= PROBLEM TO SOLVE =
Locate the line that contains "none -> tan 1x1 brick [279,371,343,436]" in the data that follows. Copy it and every subsequent line to the end, exactly, excluding pictures.

= SUPPLIED RECORDS =
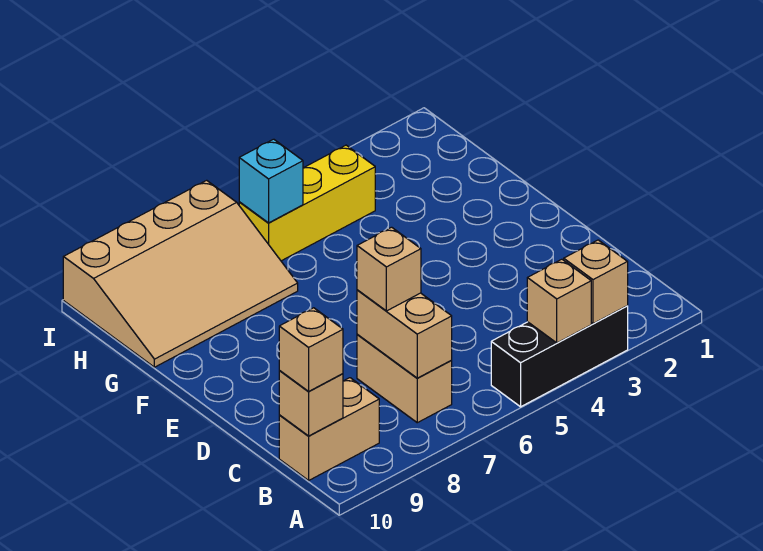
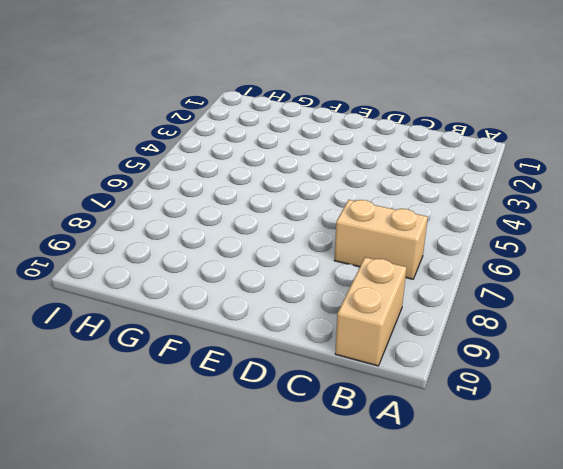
none -> black 1x3 brick [491,306,628,407]
none -> tan 3x4 slope [63,180,298,367]
none -> yellow 1x3 brick [239,145,375,261]

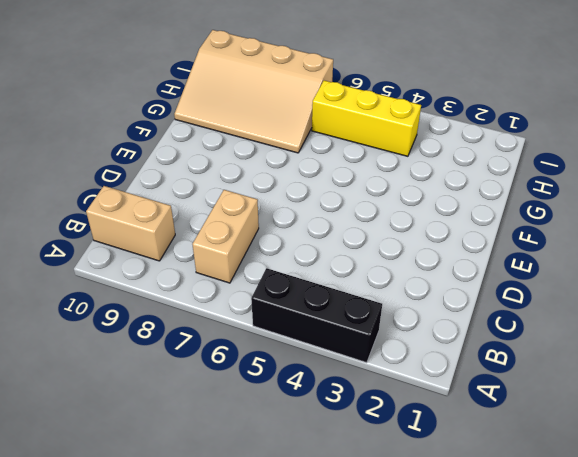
none -> tan 1x1 brick [564,240,628,324]
none -> tan 1x1 brick [527,259,591,343]
none -> tan 1x2 brick [357,290,452,378]

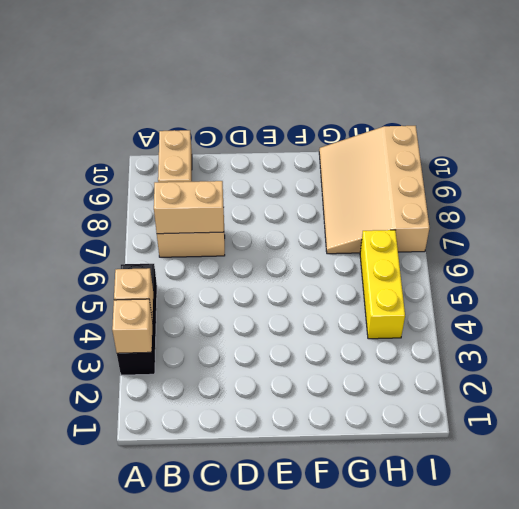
none -> tan 1x1 brick [279,371,343,436]
none -> cyan 1x1 brick [239,139,303,223]
none -> tan 1x1 brick [279,308,343,392]

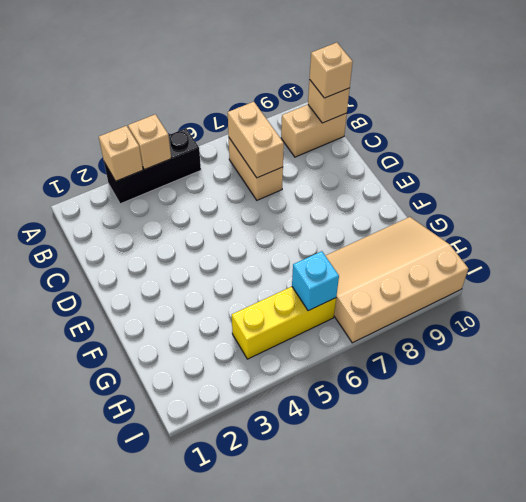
none -> tan 1x1 brick [357,227,421,311]

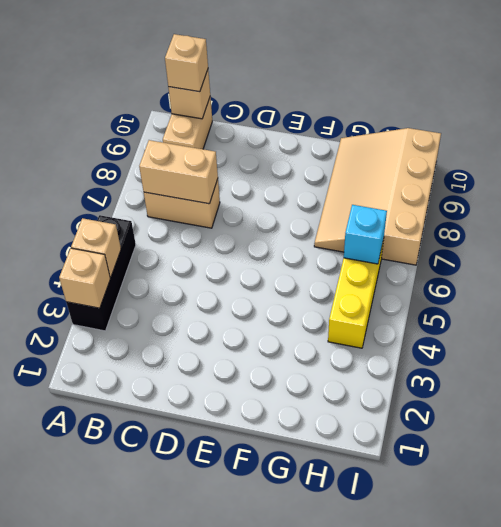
none -> tan 1x1 brick [357,227,421,311]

= EXERCISE RESPONSE =
none -> tan 1x1 brick [279,371,343,436]
none -> cyan 1x1 brick [239,139,303,223]
none -> tan 1x1 brick [279,308,343,392]

none -> tan 1x1 brick [357,227,421,311]

none -> tan 1x1 brick [357,227,421,311]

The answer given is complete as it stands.